### GOAL OF THE EXERCISE
Return every line from the records below with the string "cyan".

┌──

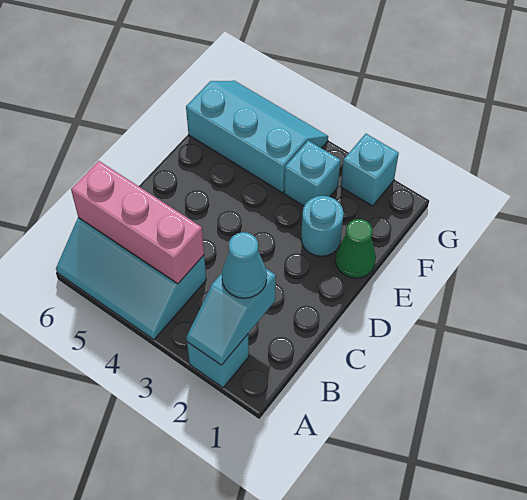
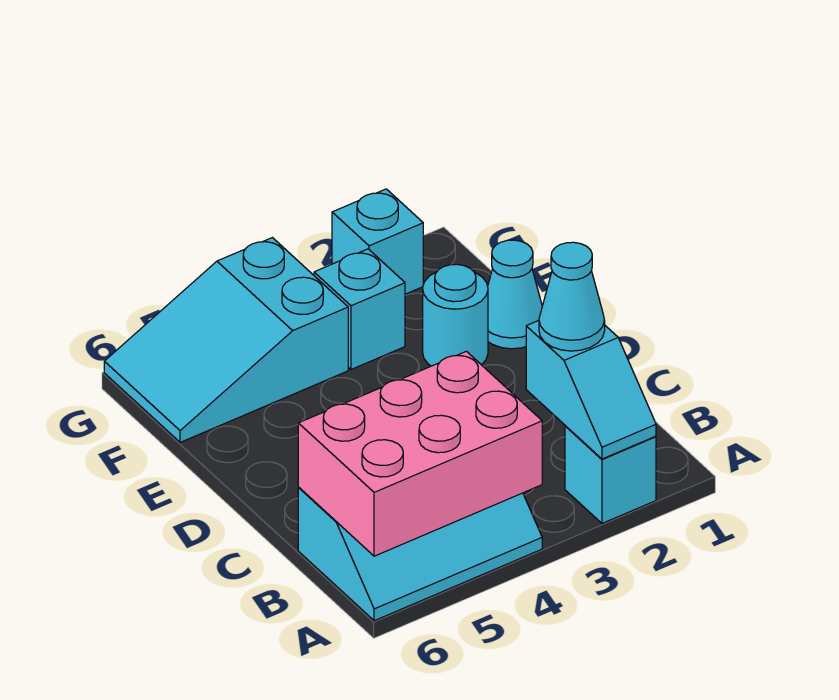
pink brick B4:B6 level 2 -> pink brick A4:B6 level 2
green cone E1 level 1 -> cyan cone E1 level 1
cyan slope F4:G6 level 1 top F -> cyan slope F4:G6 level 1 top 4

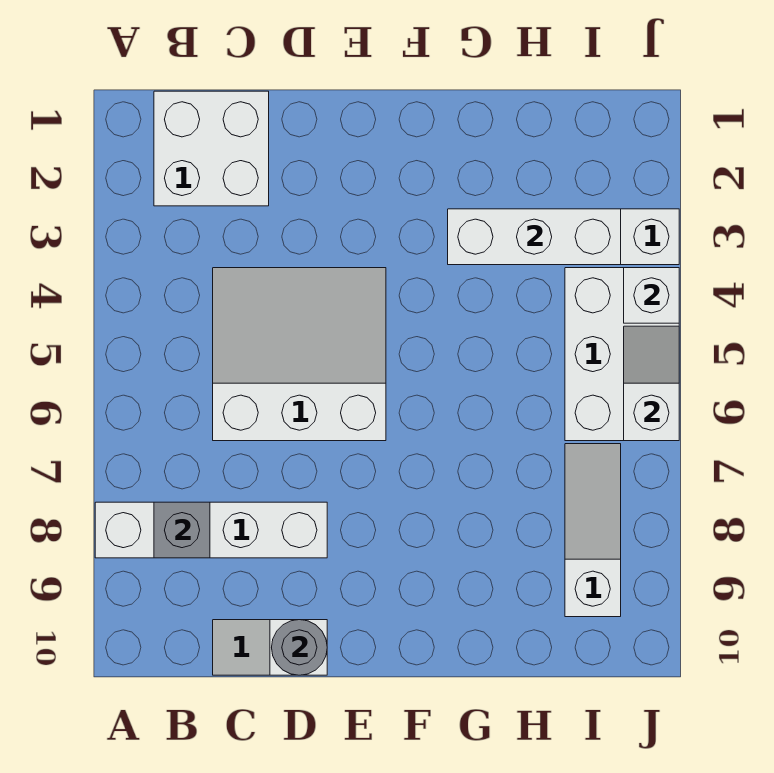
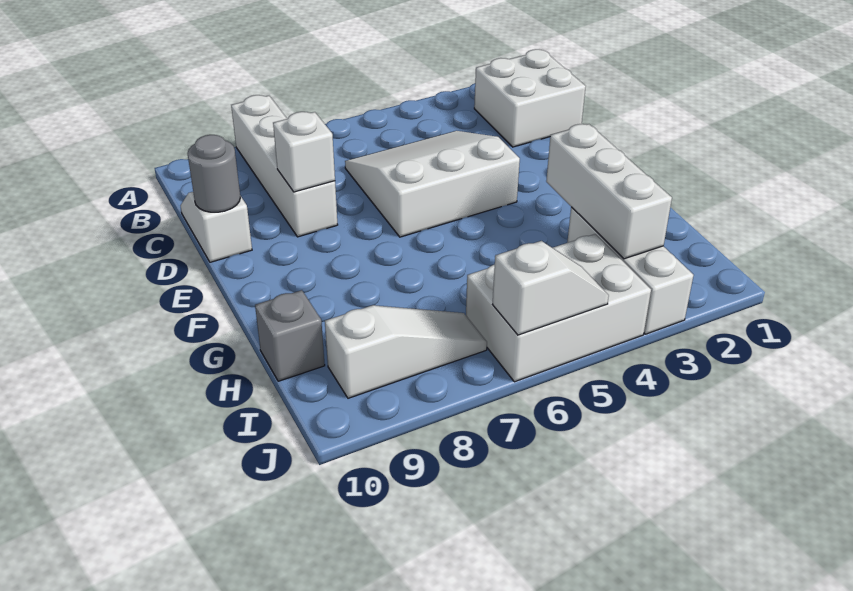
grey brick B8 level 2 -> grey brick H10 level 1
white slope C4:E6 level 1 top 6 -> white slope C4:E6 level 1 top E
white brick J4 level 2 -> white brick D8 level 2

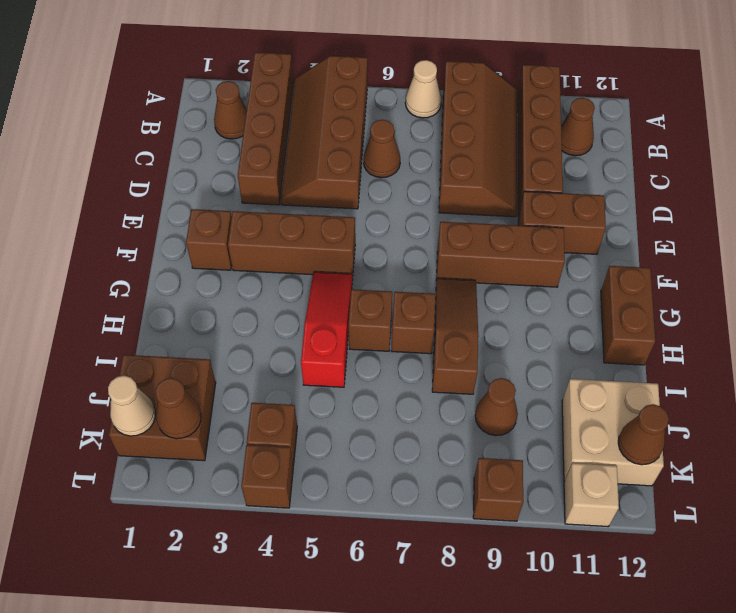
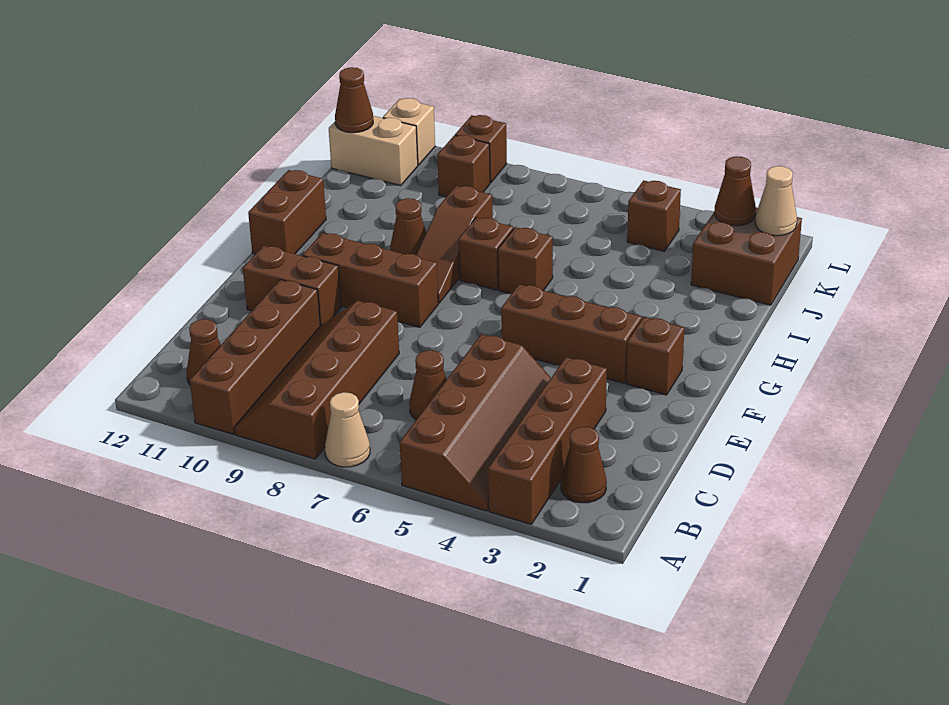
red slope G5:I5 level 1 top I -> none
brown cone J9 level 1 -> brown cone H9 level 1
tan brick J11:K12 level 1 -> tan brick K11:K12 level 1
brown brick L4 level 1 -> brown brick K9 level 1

└──

### ANSWER TO THIS EXERCISE
green cone E1 level 1 -> cyan cone E1 level 1
cyan slope F4:G6 level 1 top F -> cyan slope F4:G6 level 1 top 4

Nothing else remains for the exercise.